The entries are to be reproduced word for word, with all images left out.

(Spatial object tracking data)
##########

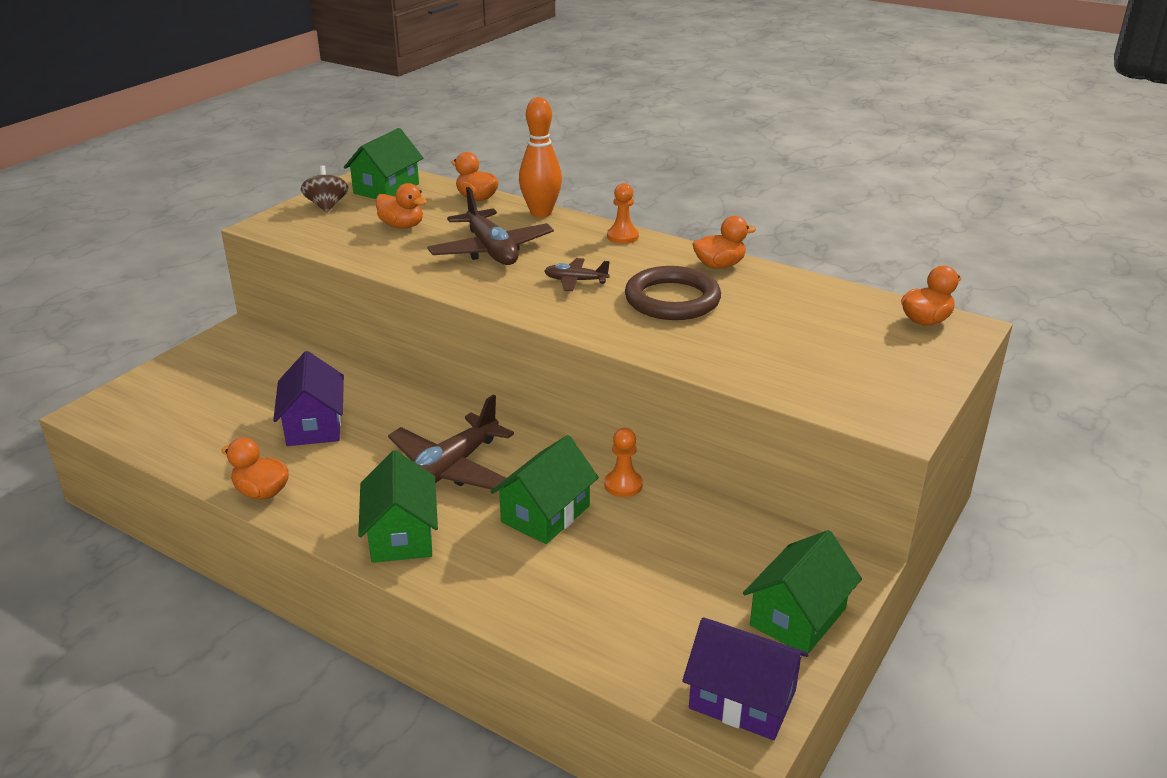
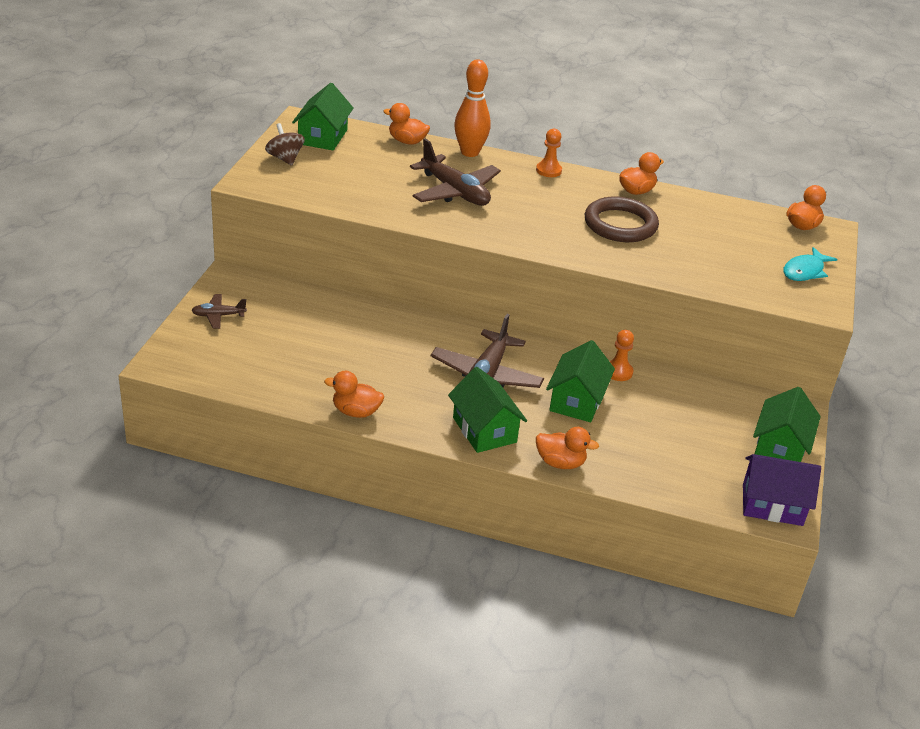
camera: 20 degrees left, 5 degrees up
(314, 425) = (357, 353): purple house -> none
(402, 226) = (365, 174): orange duck -> orange duck (560, 463)
(575, 281) = (539, 214): brown plane -> brown plane (218, 316)
(897, 375) = (805, 271): none -> turquoise fish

##########

**EXPECTED OUTPUT**:
camera: 20 degrees left, 5 degrees up
(314, 425) = (357, 353): purple house -> none
(402, 226) = (365, 174): orange duck -> orange duck (560, 463)
(575, 281) = (539, 214): brown plane -> brown plane (218, 316)
(897, 375) = (805, 271): none -> turquoise fish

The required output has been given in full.